■ WORK TO COMPLETE: Could you print all the entries below exactly as they appear, omitting the pictures?

■ DATASET CONTENT:
▼▼▼
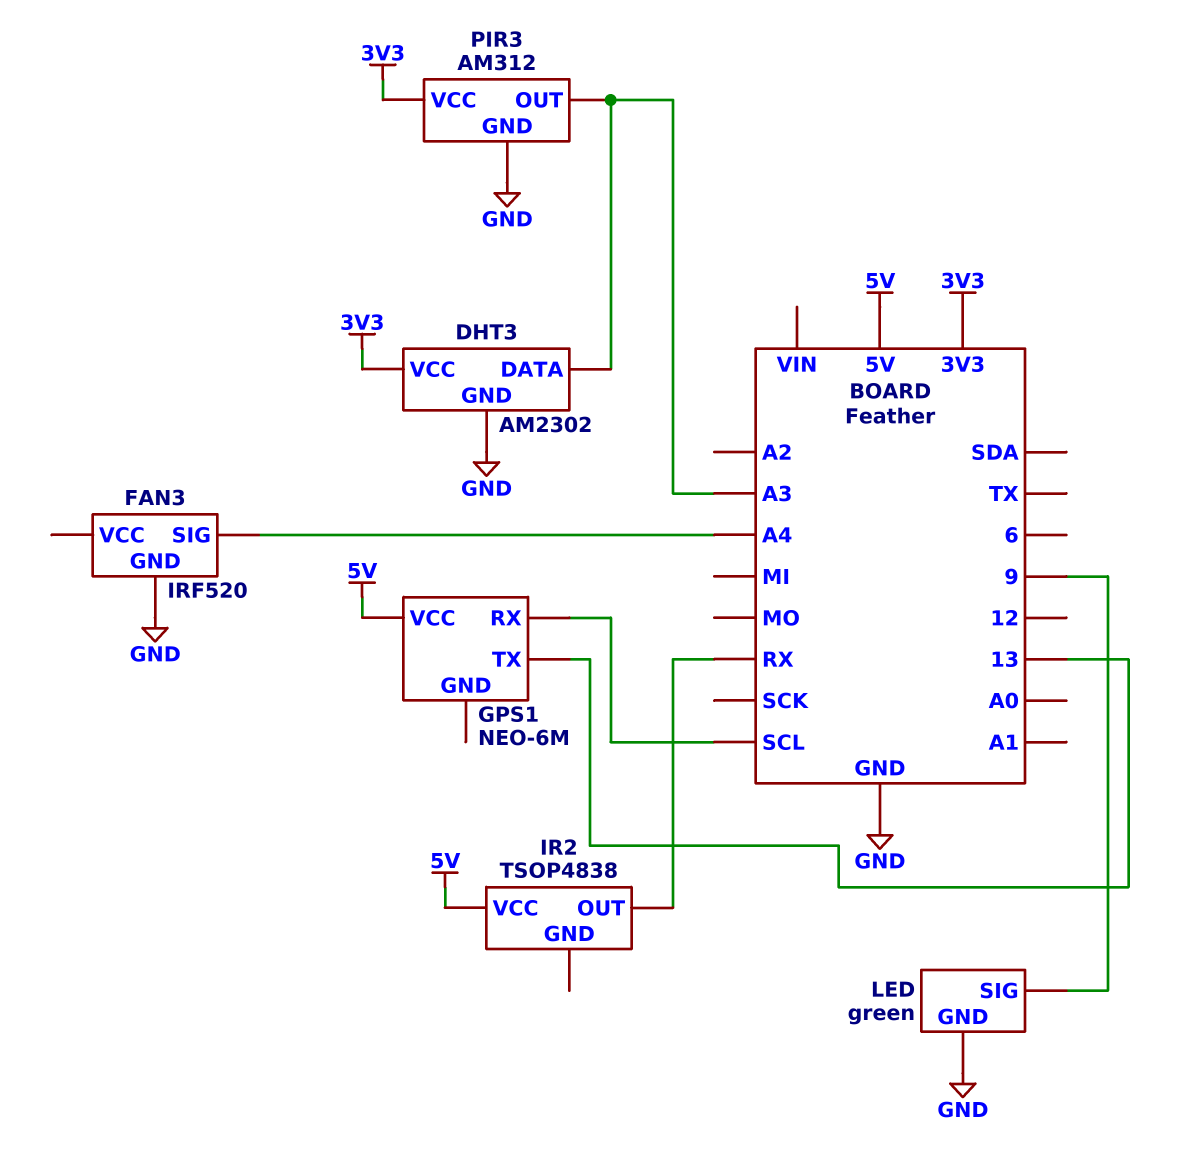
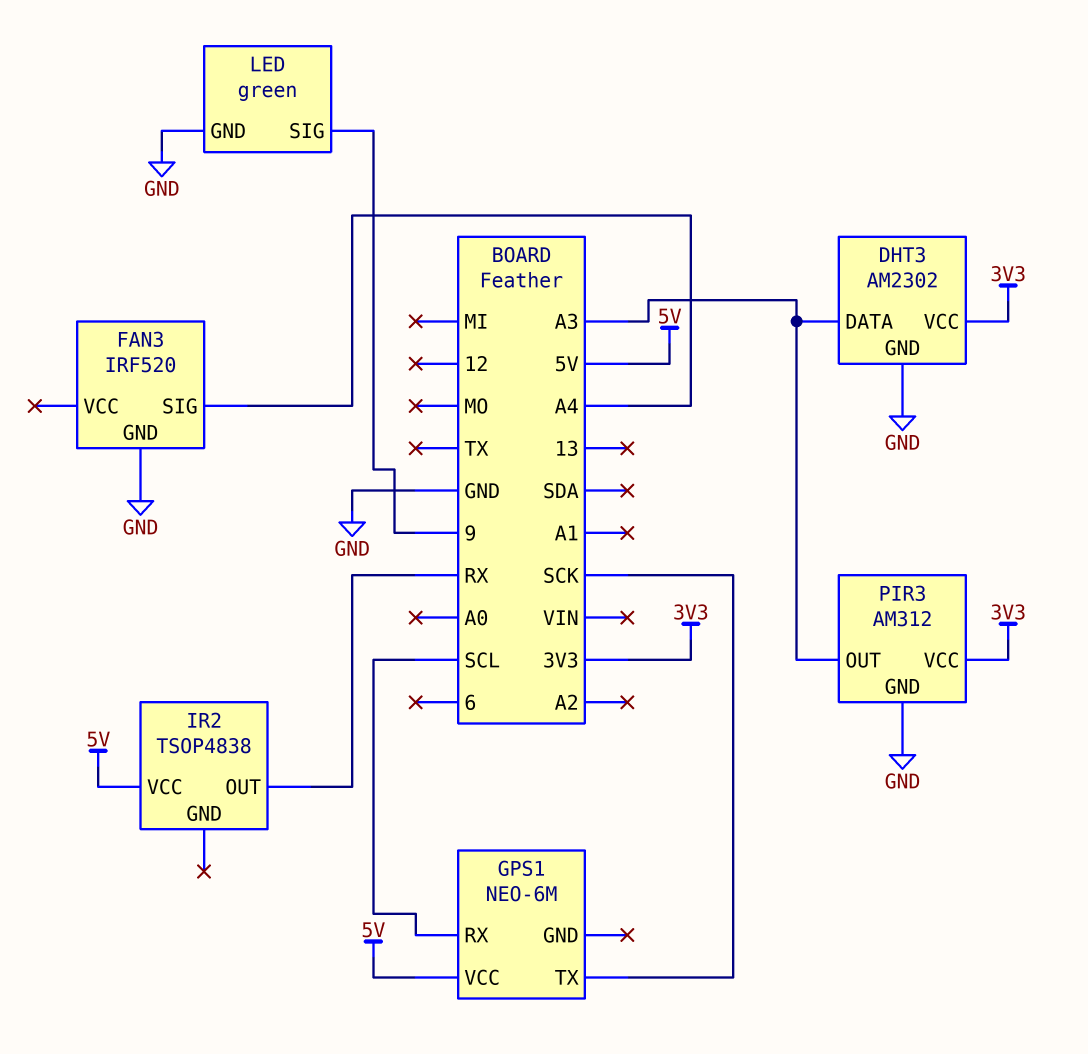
GPS1 pin TX: 13 -> SCK

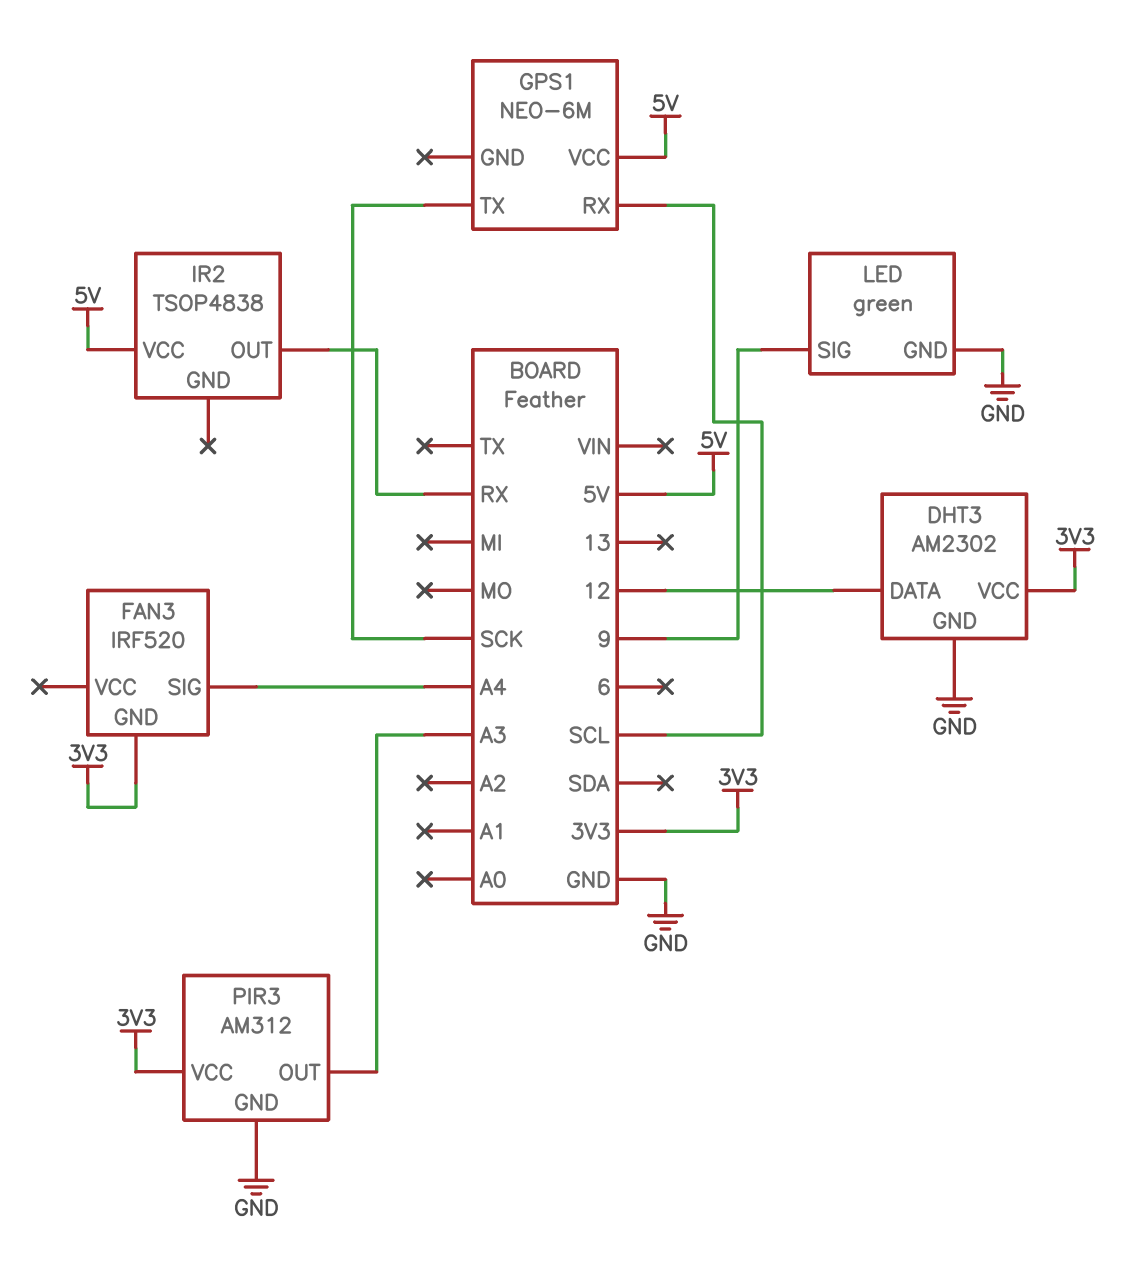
DHT3 pin DATA: A3 -> 12
FAN3 pin GND: GND -> 3V3

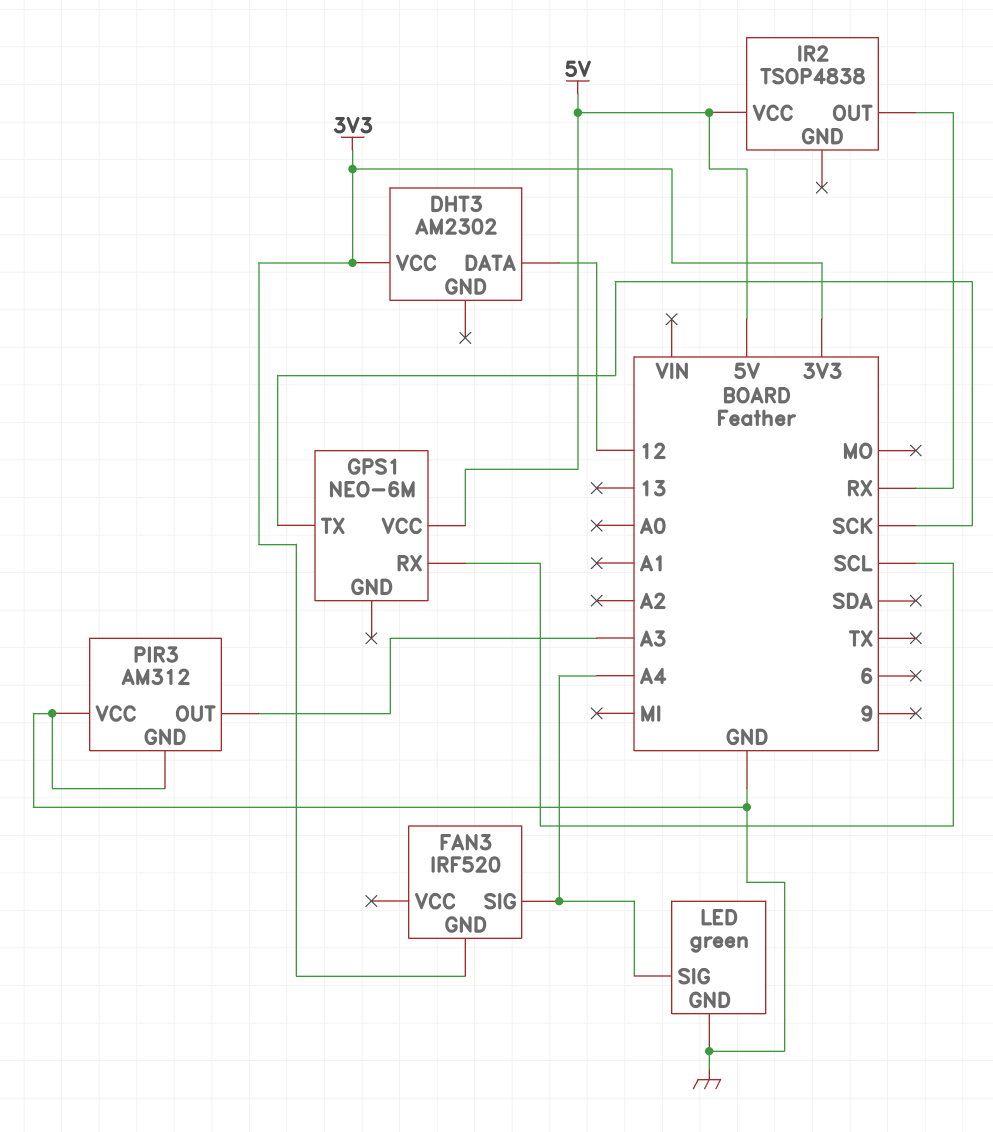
DHT3 pin GND: GND -> none
LED pin SIG: 9 -> A4
PIR3 pin VCC: 3V3 -> GND

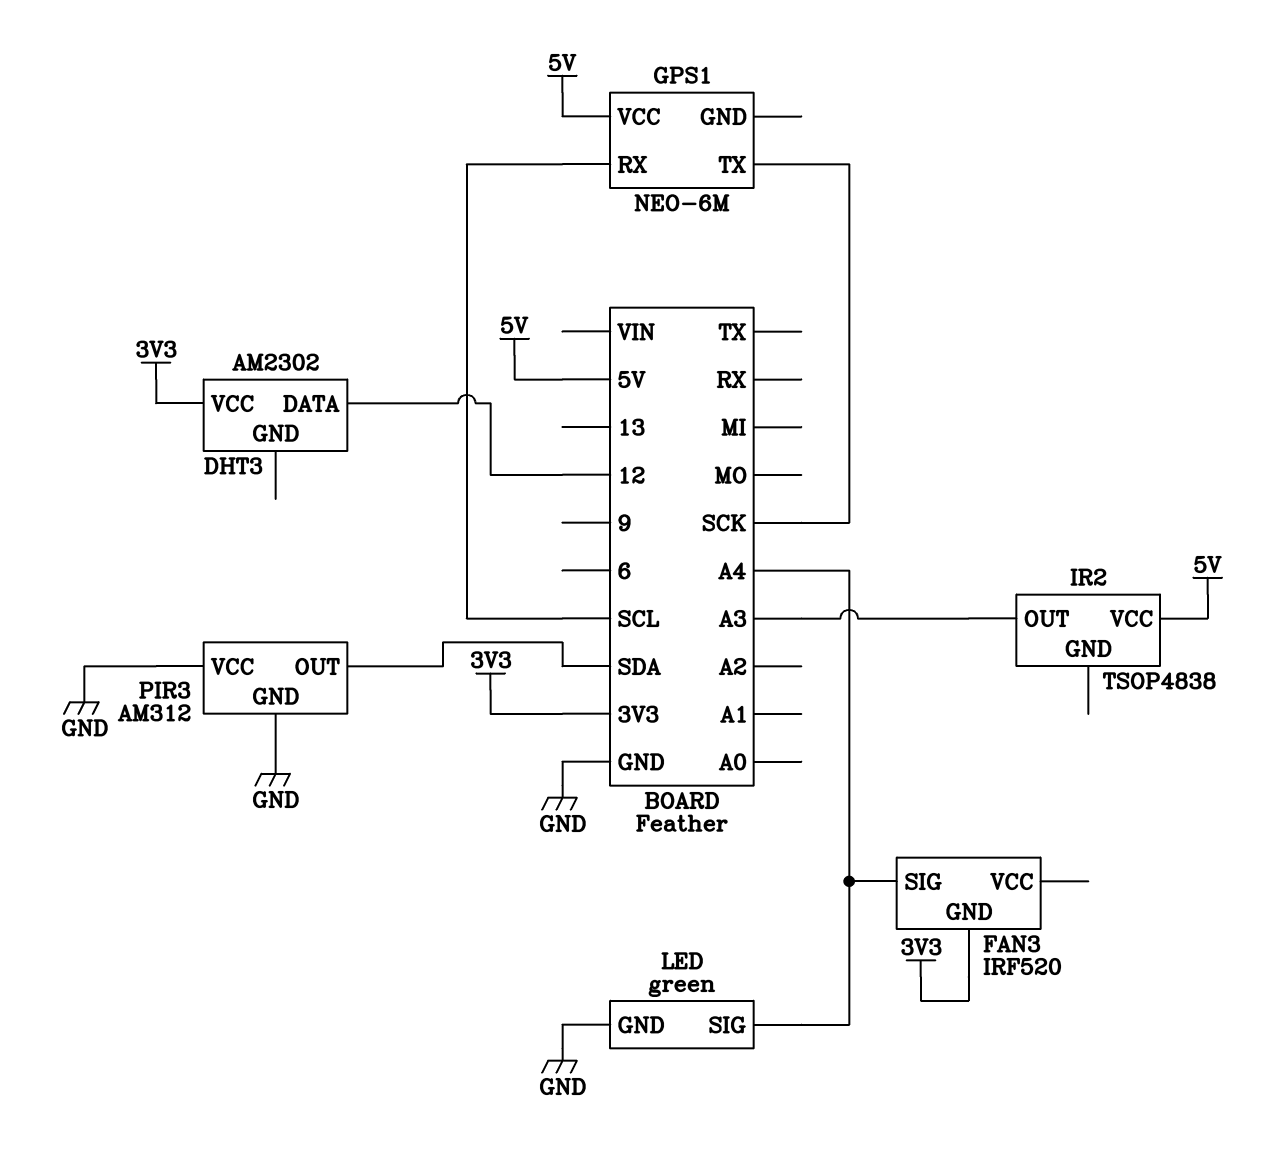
IR2 pin OUT: RX -> A3
PIR3 pin OUT: A3 -> SDA

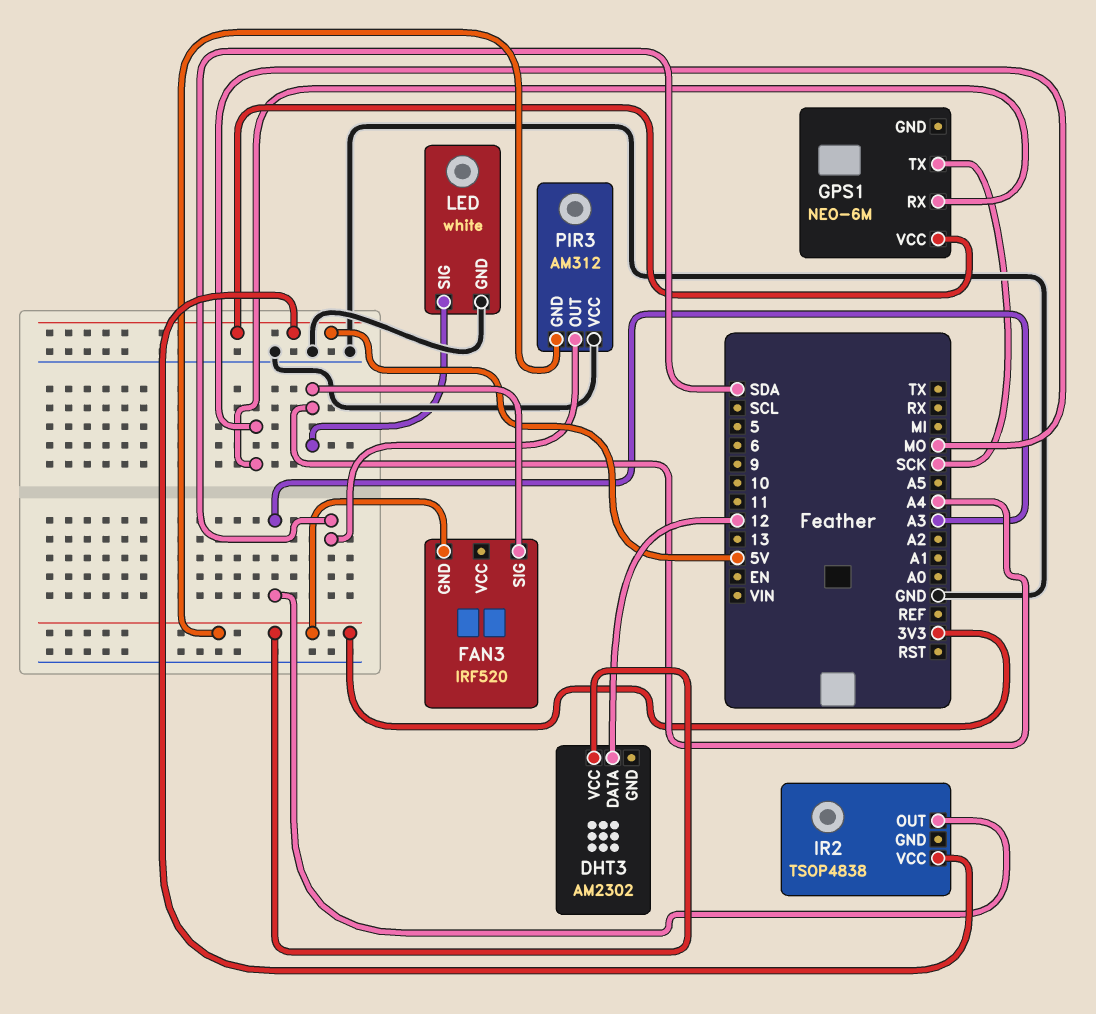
GPS1 pin RX: SCL -> MO
LED: green -> white
PIR3 pin GND: GND -> 3V3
▲▲▲
■ SOLVED EXERCISE:
GPS1 pin TX: 13 -> SCK

DHT3 pin DATA: A3 -> 12
FAN3 pin GND: GND -> 3V3

DHT3 pin GND: GND -> none
LED pin SIG: 9 -> A4
PIR3 pin VCC: 3V3 -> GND

IR2 pin OUT: RX -> A3
PIR3 pin OUT: A3 -> SDA

GPS1 pin RX: SCL -> MO
LED: green -> white
PIR3 pin GND: GND -> 3V3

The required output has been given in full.